**Строки набора данных**
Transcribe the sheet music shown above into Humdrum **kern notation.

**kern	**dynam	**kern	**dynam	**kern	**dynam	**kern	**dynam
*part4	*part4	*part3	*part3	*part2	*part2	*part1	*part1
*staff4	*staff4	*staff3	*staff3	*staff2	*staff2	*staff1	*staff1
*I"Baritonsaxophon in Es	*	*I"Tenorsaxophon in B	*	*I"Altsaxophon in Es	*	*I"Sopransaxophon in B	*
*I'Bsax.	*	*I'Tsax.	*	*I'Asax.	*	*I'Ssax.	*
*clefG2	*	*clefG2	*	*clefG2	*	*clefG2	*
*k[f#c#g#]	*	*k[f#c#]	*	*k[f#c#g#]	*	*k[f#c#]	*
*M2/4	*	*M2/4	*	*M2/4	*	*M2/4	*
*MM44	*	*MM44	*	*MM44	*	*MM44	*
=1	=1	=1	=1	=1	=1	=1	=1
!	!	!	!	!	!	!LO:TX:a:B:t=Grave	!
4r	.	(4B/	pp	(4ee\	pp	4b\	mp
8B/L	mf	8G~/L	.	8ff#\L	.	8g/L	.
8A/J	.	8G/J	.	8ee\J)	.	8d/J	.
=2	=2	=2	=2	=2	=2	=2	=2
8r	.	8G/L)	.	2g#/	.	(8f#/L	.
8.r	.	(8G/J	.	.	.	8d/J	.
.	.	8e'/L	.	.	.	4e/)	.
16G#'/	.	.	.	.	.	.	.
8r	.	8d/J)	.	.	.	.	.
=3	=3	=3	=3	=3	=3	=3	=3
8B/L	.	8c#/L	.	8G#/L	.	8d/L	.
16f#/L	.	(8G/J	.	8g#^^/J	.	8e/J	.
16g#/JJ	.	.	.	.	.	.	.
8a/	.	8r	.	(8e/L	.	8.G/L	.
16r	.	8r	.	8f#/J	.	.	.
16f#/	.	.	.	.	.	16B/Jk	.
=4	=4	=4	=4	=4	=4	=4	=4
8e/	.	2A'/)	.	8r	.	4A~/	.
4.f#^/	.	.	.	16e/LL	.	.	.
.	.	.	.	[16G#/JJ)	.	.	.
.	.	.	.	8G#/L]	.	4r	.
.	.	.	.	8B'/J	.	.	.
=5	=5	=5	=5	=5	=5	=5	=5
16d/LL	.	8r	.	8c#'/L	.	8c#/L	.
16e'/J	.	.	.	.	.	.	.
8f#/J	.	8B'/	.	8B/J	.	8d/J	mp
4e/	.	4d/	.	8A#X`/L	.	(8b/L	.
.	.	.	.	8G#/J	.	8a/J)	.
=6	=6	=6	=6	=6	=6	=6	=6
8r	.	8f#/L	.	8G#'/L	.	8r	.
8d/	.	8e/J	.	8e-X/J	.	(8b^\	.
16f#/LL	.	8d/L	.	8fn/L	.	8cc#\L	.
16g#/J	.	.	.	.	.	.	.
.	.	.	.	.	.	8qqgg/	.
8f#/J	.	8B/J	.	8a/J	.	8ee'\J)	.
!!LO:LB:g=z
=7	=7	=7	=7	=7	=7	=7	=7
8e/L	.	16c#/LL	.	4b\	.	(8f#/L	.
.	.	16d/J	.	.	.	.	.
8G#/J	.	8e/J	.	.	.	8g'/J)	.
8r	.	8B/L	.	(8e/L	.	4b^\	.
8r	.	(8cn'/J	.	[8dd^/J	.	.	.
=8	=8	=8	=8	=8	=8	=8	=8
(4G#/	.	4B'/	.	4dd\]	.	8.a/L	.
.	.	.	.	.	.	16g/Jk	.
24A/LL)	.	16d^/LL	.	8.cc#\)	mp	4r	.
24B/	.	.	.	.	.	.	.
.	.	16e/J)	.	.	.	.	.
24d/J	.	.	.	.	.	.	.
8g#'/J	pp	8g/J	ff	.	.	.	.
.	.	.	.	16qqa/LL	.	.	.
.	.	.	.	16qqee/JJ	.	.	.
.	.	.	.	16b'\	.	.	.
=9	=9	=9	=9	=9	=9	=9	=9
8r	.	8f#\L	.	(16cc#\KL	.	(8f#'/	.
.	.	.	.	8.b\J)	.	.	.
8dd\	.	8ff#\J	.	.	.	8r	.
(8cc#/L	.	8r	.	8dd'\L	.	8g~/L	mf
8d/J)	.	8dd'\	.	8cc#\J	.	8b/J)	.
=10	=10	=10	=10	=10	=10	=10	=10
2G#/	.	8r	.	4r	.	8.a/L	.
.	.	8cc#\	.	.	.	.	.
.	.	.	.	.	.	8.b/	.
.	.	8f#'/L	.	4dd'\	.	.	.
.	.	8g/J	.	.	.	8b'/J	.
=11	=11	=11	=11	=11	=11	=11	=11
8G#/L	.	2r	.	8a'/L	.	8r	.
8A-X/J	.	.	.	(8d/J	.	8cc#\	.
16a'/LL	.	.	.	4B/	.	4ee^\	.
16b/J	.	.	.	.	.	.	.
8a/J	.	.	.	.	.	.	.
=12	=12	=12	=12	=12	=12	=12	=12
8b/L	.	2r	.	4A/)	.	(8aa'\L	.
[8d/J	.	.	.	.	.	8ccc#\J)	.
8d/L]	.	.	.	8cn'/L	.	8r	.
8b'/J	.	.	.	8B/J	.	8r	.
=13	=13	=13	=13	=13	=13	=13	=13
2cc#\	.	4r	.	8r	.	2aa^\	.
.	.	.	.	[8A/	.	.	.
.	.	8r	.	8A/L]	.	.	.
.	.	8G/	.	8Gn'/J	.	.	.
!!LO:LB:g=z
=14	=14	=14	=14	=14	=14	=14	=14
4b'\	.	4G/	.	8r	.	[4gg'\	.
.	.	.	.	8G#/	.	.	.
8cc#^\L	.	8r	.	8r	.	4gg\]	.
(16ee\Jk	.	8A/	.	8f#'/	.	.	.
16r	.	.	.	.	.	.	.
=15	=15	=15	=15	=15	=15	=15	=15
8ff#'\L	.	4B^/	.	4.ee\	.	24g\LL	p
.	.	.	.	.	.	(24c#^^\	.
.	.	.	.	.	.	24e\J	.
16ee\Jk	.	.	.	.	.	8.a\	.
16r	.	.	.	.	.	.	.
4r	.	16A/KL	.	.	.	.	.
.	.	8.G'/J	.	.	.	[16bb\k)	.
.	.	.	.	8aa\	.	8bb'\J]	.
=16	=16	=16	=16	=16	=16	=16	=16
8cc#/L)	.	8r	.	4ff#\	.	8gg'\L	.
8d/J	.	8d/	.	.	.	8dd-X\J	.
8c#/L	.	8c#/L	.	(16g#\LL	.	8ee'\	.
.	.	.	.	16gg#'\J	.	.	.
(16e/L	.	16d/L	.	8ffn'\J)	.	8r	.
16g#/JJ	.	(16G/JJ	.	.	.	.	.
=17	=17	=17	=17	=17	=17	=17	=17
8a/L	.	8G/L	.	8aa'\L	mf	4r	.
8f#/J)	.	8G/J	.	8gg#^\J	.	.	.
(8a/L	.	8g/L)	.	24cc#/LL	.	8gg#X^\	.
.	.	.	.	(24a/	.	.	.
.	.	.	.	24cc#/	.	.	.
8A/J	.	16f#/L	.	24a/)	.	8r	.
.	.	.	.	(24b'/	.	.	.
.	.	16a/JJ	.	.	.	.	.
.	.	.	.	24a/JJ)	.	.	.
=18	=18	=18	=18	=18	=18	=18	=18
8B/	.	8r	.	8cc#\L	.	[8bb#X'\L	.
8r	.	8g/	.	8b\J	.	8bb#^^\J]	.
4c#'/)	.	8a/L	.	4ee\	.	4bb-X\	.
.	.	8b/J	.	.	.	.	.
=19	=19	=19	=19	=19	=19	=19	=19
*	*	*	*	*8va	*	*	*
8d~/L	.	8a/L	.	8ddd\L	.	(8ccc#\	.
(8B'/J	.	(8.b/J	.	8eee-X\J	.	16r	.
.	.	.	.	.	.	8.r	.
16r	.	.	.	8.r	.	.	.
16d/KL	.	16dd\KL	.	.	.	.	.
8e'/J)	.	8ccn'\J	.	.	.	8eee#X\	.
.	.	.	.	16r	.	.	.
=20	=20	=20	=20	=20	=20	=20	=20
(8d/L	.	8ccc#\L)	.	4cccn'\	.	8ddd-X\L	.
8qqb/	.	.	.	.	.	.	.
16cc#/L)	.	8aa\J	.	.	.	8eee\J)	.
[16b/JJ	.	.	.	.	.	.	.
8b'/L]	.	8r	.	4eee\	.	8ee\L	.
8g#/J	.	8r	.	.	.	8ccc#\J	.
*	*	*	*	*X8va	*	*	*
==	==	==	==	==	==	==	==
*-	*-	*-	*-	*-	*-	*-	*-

**Что нужно сделать**
Сколько строк в данных выше содержат слово «kern»? Укажите, пожалуйста, только число.

**Письменный ответ**
2